_Provided records:_
--- START ---

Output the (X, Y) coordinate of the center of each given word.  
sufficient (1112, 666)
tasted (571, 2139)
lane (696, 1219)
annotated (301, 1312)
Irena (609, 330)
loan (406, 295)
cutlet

--- END ---

_Task requirements:_ Which rows contain the string "given" with the same capitalization? Copy each of those rows in full.

_Solution to this exercise:_
Output the (X, Y) coordinate of the center of each given word.  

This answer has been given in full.